- _Problem to solve_: Write only the number of lines in the entries below that contain the string "size".

- _Input data_:
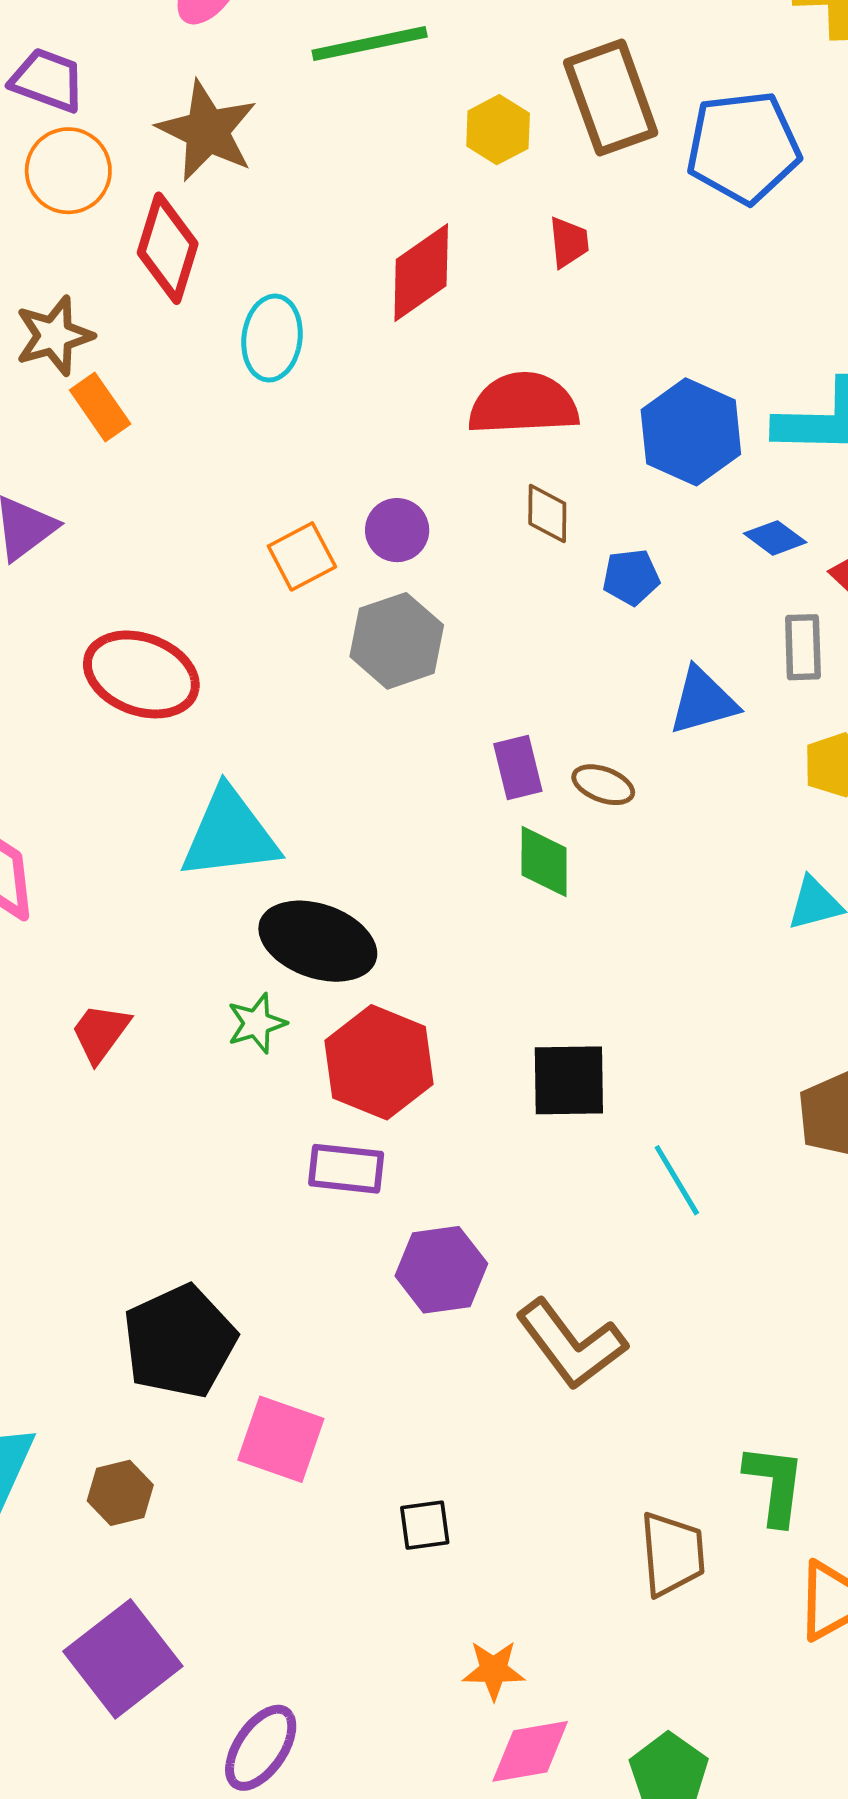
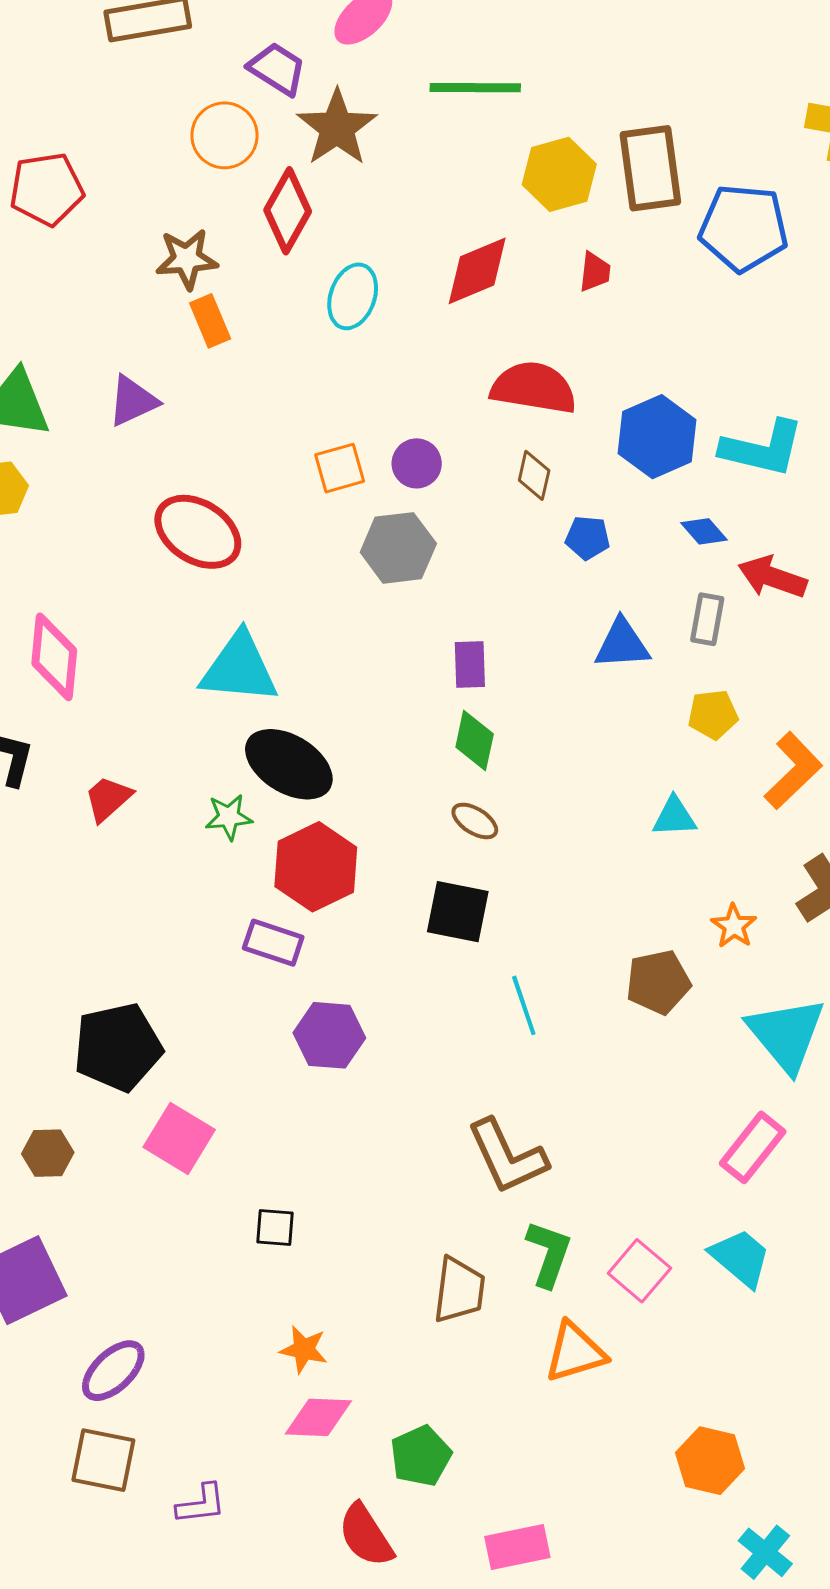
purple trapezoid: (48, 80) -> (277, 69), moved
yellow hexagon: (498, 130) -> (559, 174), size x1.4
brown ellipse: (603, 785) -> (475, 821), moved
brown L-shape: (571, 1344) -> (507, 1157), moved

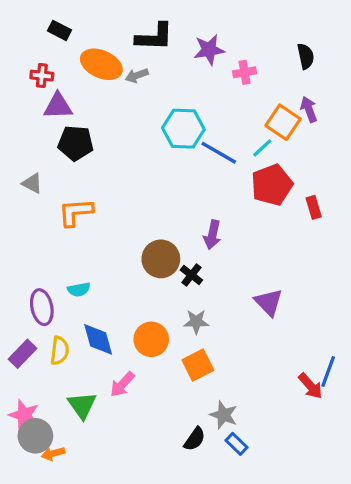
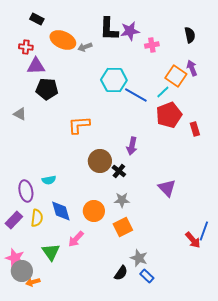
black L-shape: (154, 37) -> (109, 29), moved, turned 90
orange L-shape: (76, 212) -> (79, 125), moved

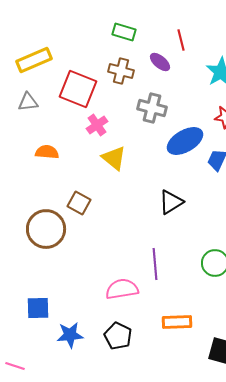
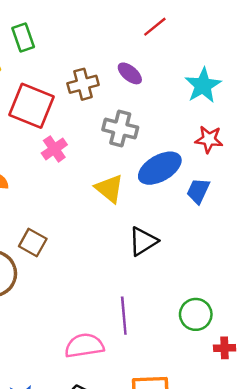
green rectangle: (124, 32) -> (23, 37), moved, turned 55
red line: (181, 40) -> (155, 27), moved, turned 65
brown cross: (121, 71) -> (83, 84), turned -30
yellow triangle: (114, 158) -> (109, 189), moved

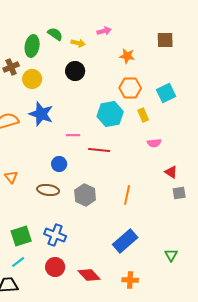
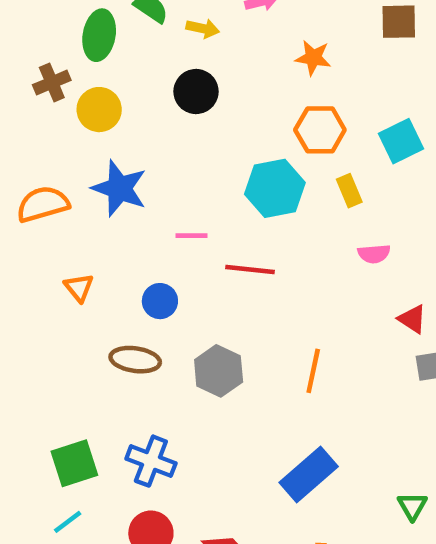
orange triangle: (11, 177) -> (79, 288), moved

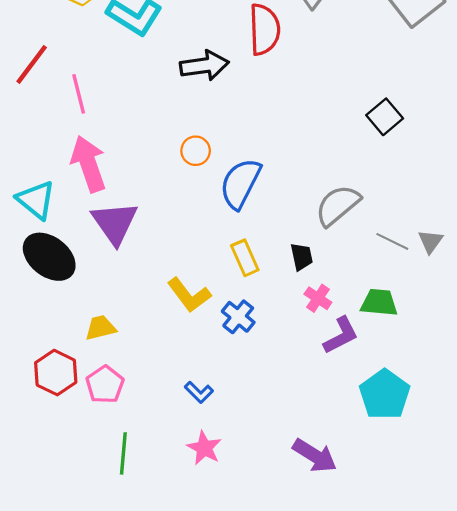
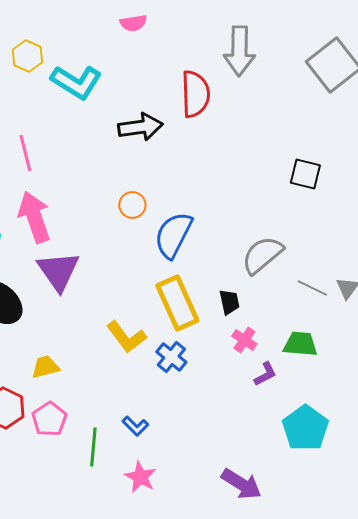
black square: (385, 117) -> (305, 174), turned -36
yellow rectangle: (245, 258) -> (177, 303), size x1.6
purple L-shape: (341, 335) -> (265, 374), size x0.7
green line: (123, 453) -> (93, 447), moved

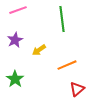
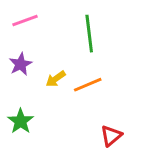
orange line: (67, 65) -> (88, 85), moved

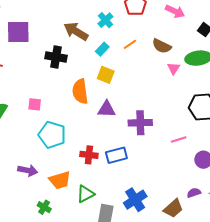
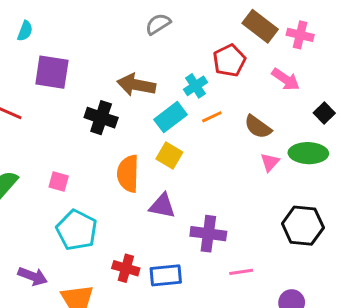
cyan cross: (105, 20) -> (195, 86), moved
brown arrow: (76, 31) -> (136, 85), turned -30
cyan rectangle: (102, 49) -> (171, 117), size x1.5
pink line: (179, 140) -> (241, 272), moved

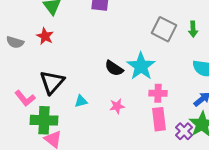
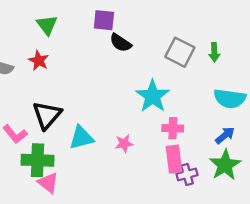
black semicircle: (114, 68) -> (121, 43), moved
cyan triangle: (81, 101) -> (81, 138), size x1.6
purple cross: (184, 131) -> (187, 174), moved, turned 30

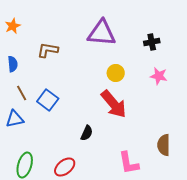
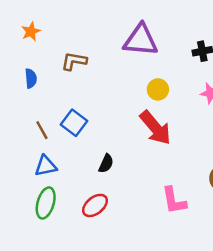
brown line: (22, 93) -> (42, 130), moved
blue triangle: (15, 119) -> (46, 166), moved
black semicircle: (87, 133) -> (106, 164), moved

- _Response area_: 5